SUPPLIED DATA =
────────

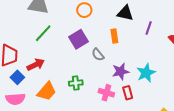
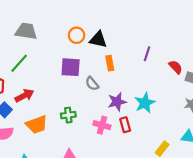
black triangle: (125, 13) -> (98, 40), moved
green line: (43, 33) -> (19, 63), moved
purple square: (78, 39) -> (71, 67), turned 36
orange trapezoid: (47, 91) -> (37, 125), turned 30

────────

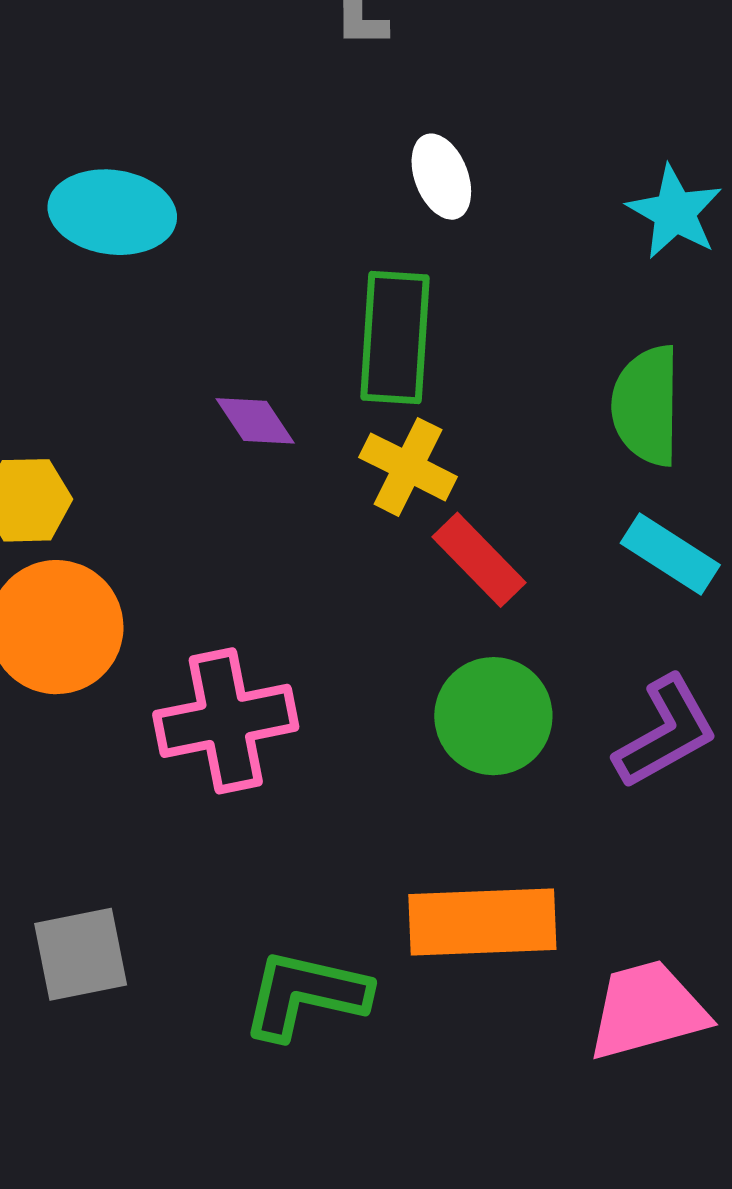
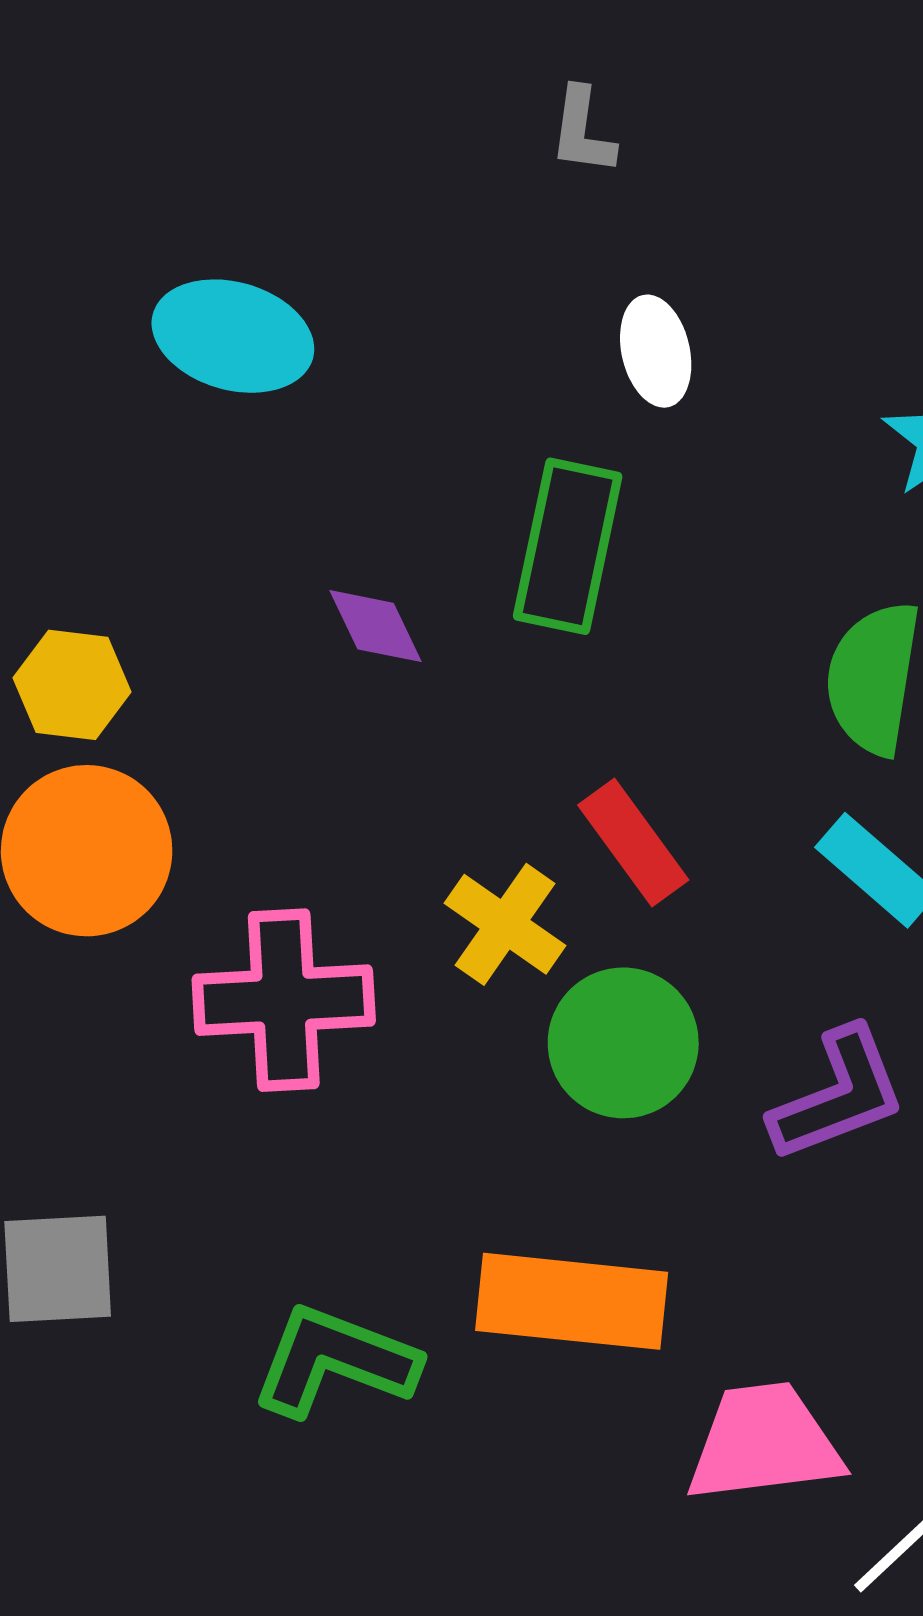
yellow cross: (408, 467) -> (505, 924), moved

────────

EXERCISE INSTRUCTIONS = Across the data above, how many lines carry the word "turned"? Only the number is needed.

RESPONSE TO THIS TASK = 2